Your reply should be one number: how many lines of the records below contain the string "purple".

------------------------

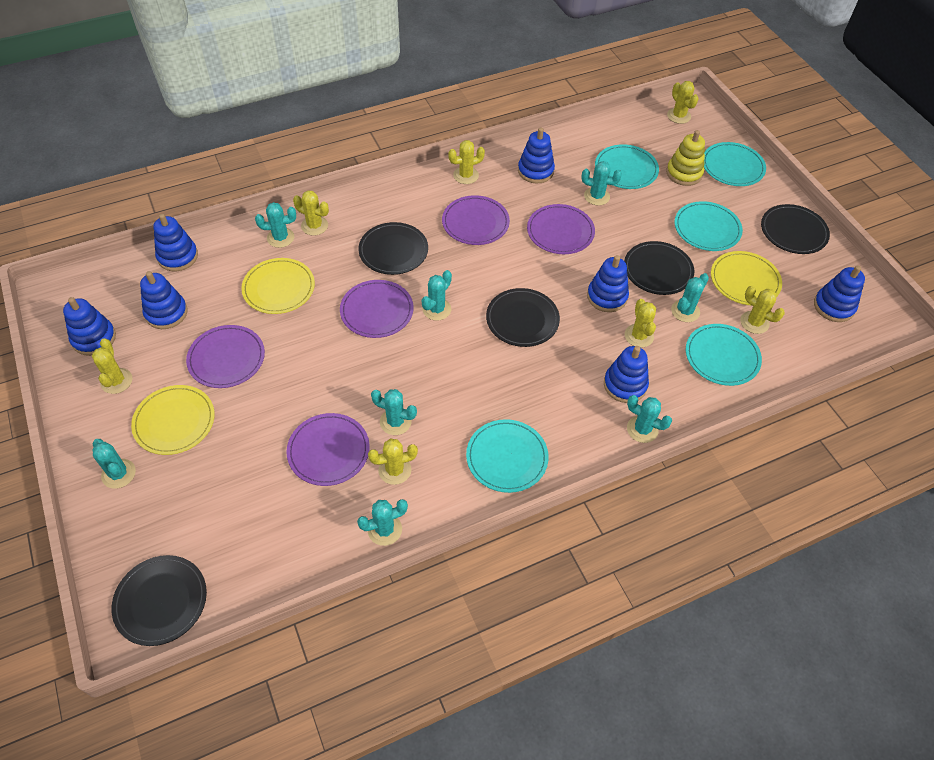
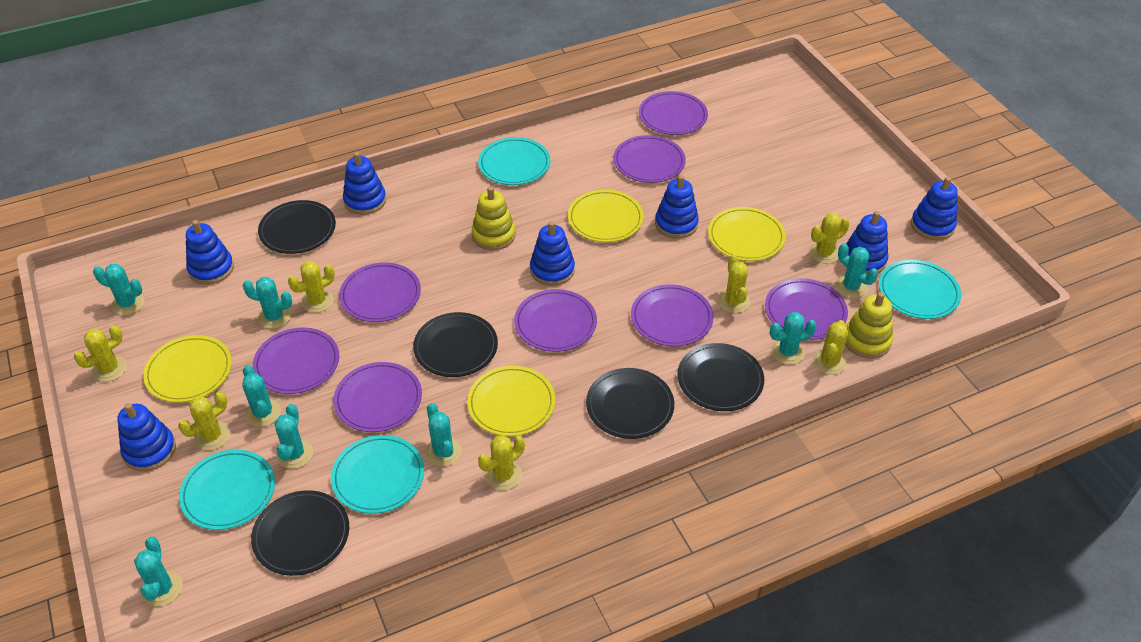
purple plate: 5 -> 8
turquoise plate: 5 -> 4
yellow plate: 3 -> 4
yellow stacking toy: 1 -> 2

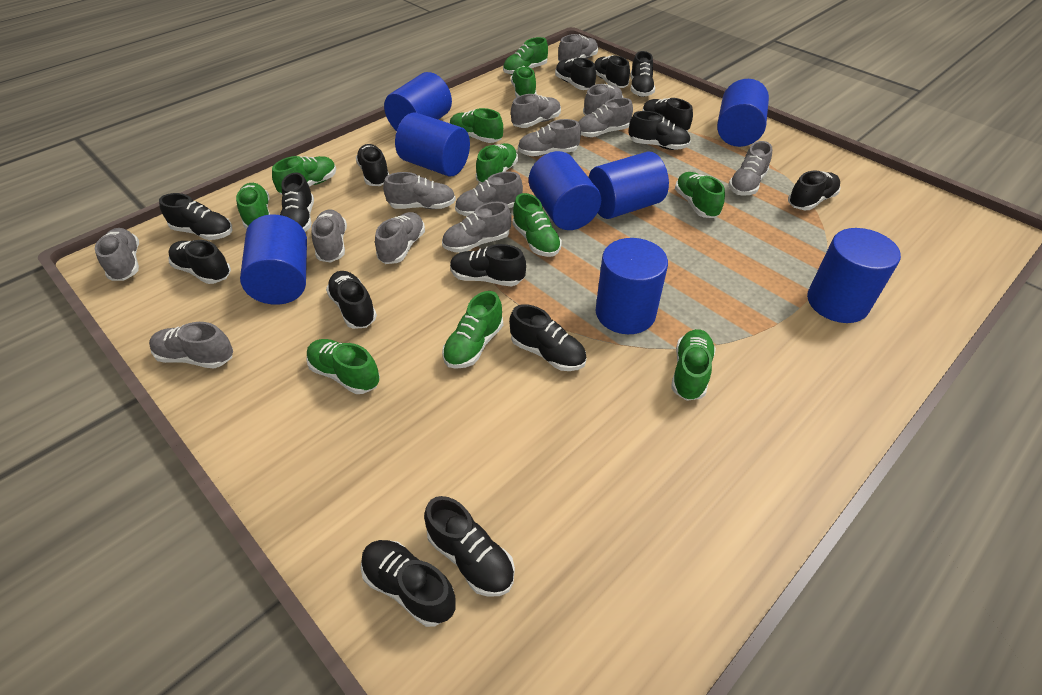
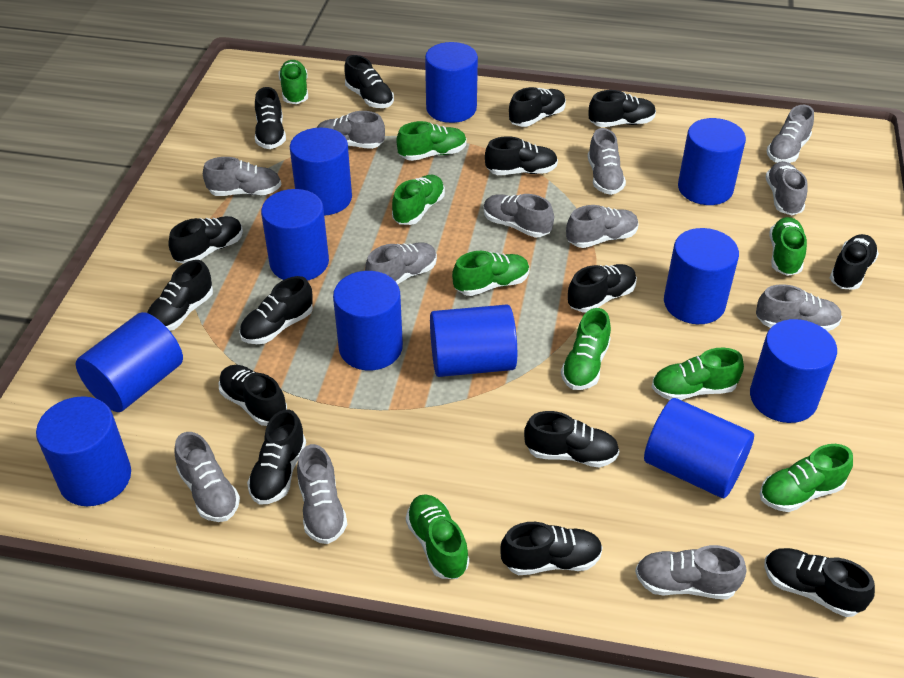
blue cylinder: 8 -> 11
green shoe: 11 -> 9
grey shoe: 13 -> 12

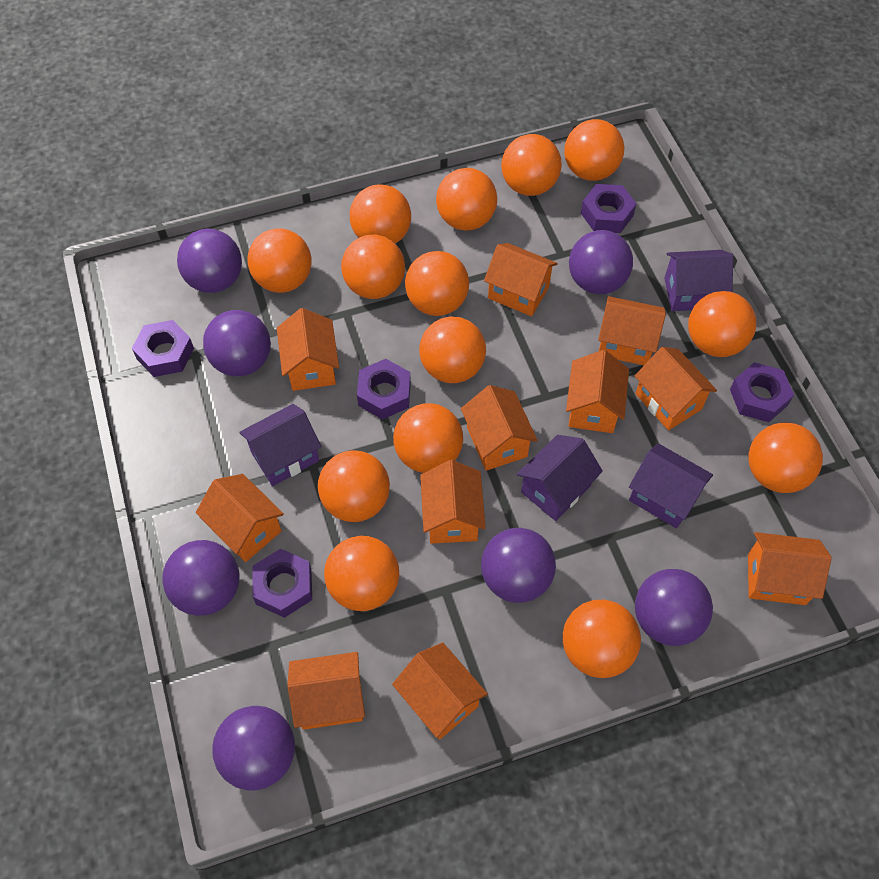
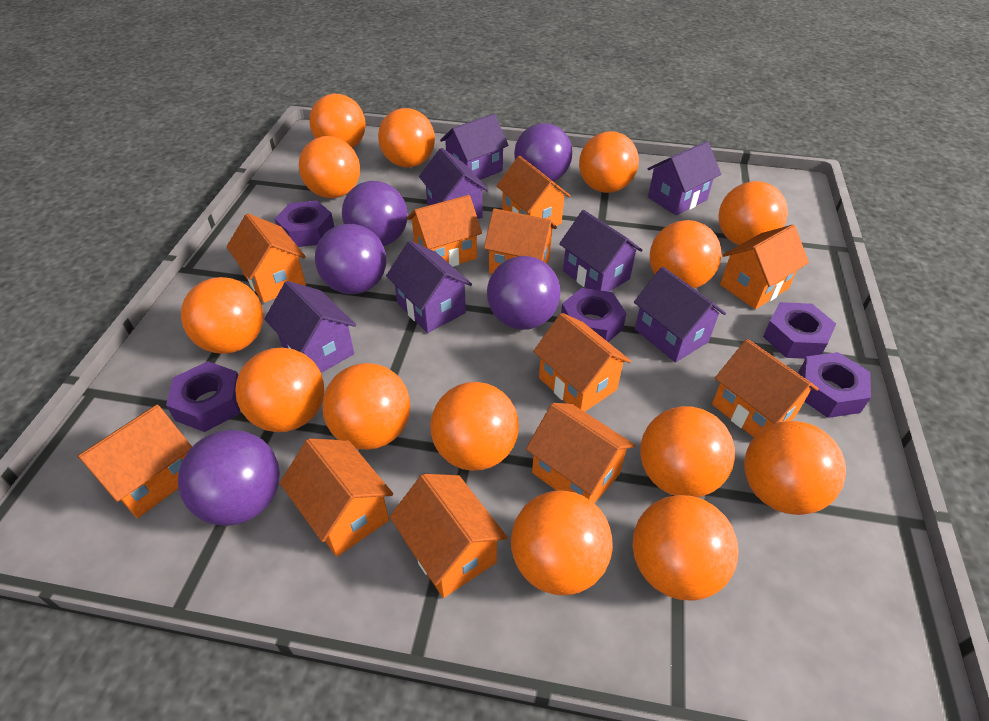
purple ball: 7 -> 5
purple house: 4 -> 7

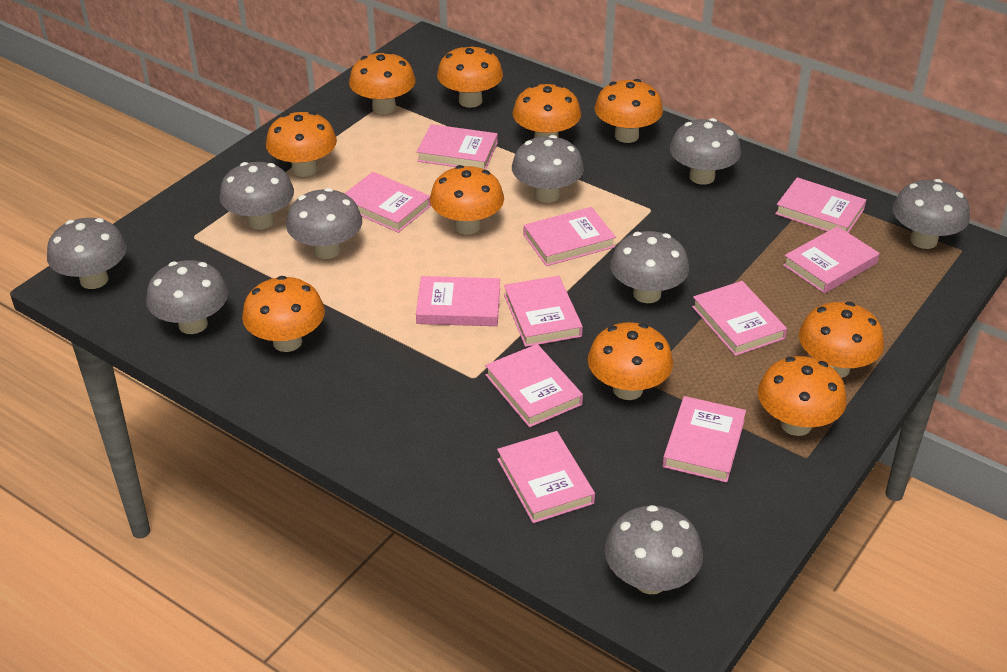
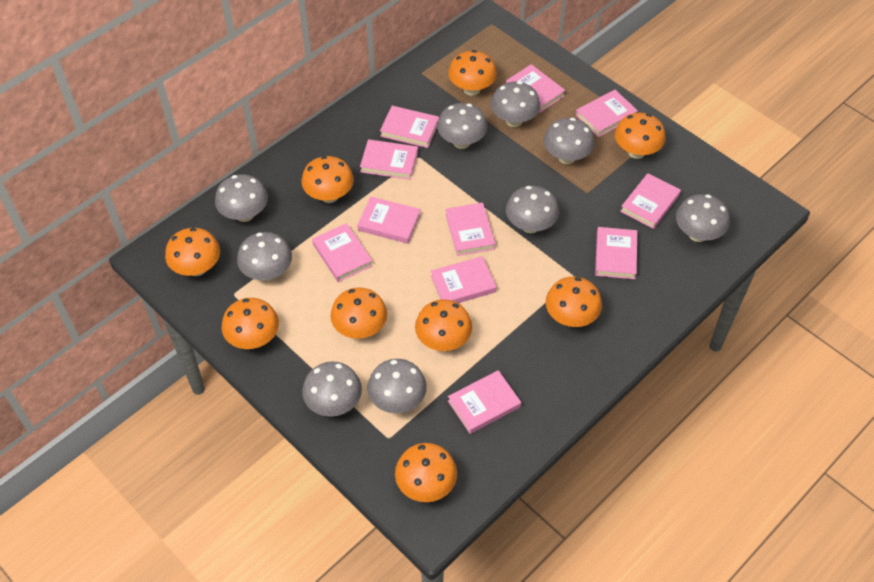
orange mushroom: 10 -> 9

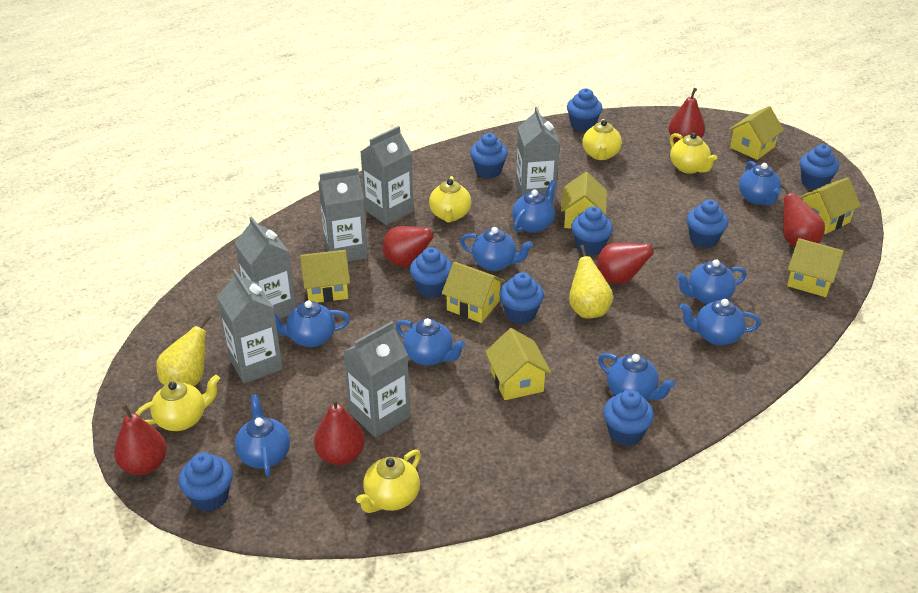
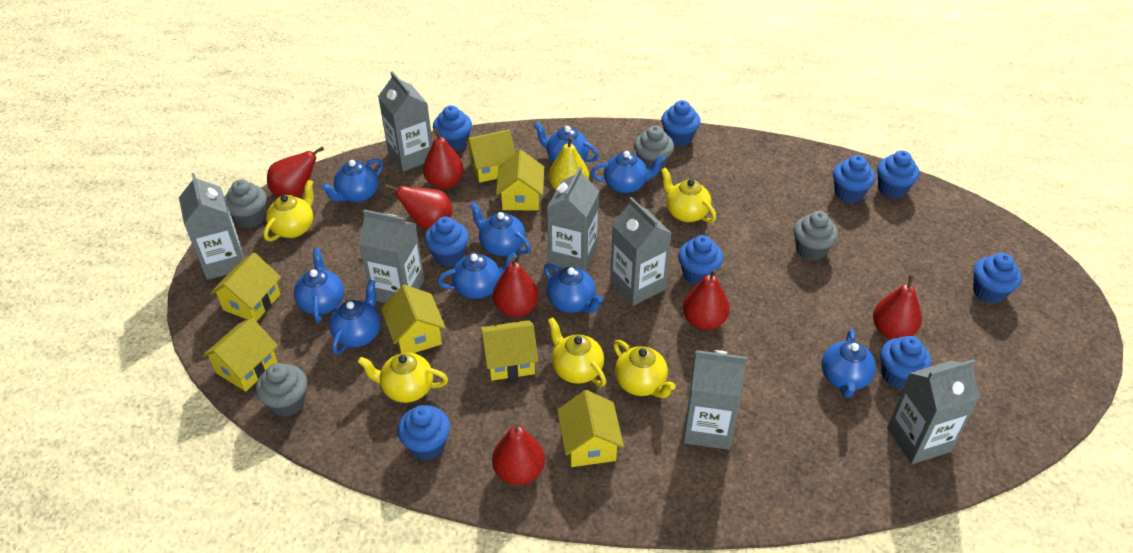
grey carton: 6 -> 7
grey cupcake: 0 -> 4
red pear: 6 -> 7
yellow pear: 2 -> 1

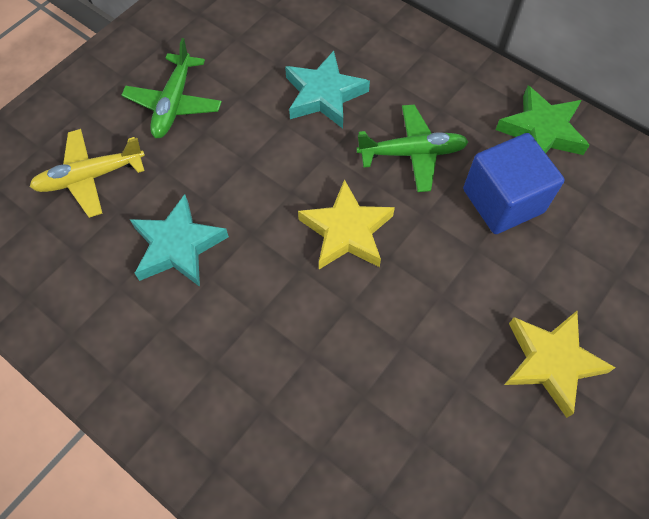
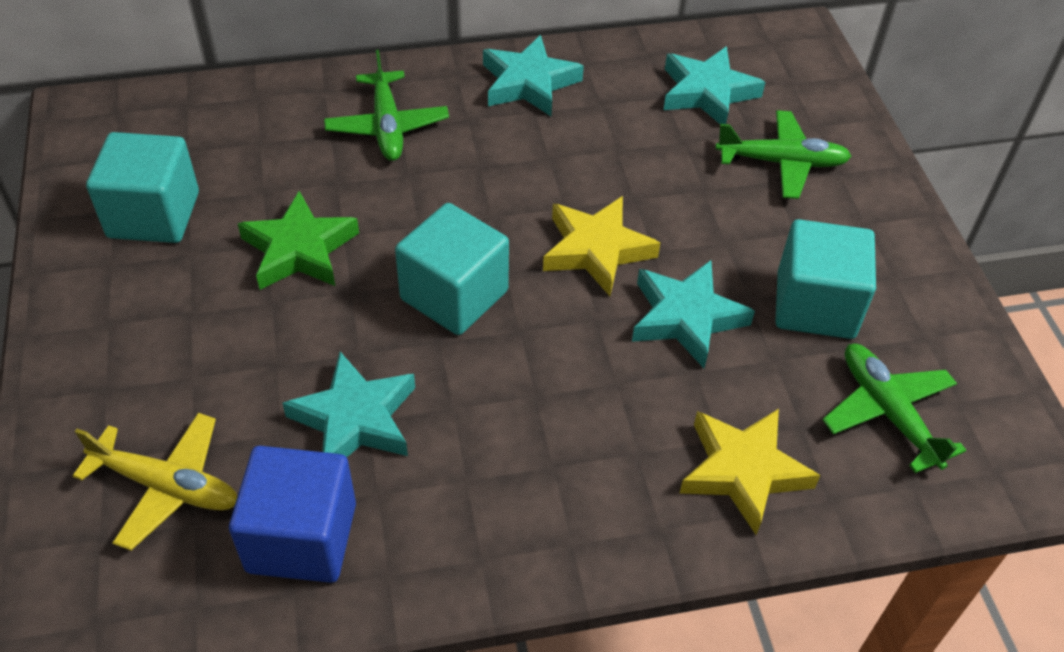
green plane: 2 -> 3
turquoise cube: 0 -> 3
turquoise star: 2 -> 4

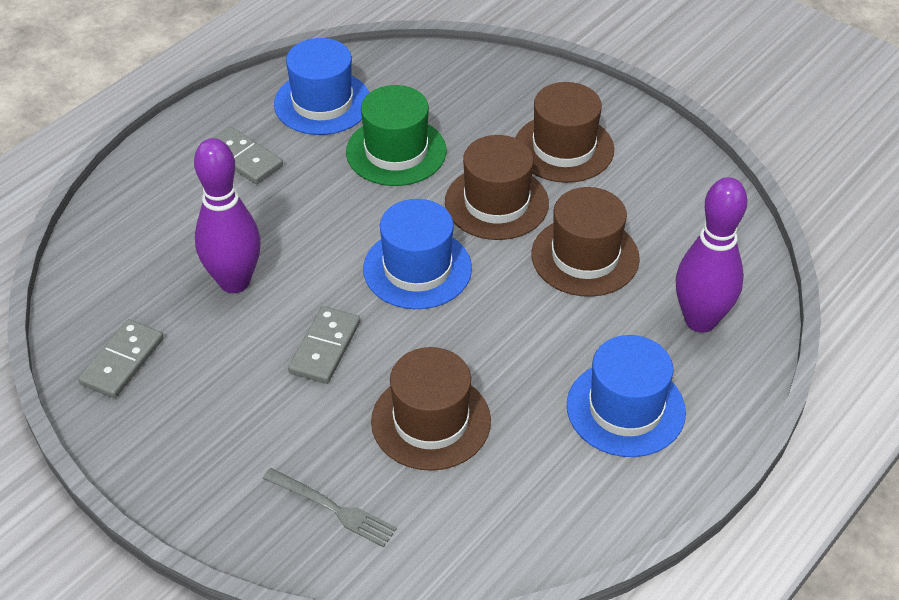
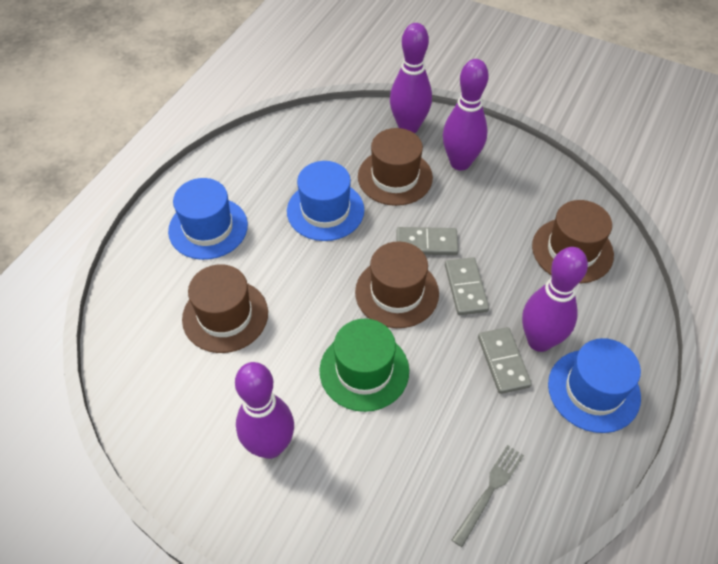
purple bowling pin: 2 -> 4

------------------------

THE COMPLETED TASK: 4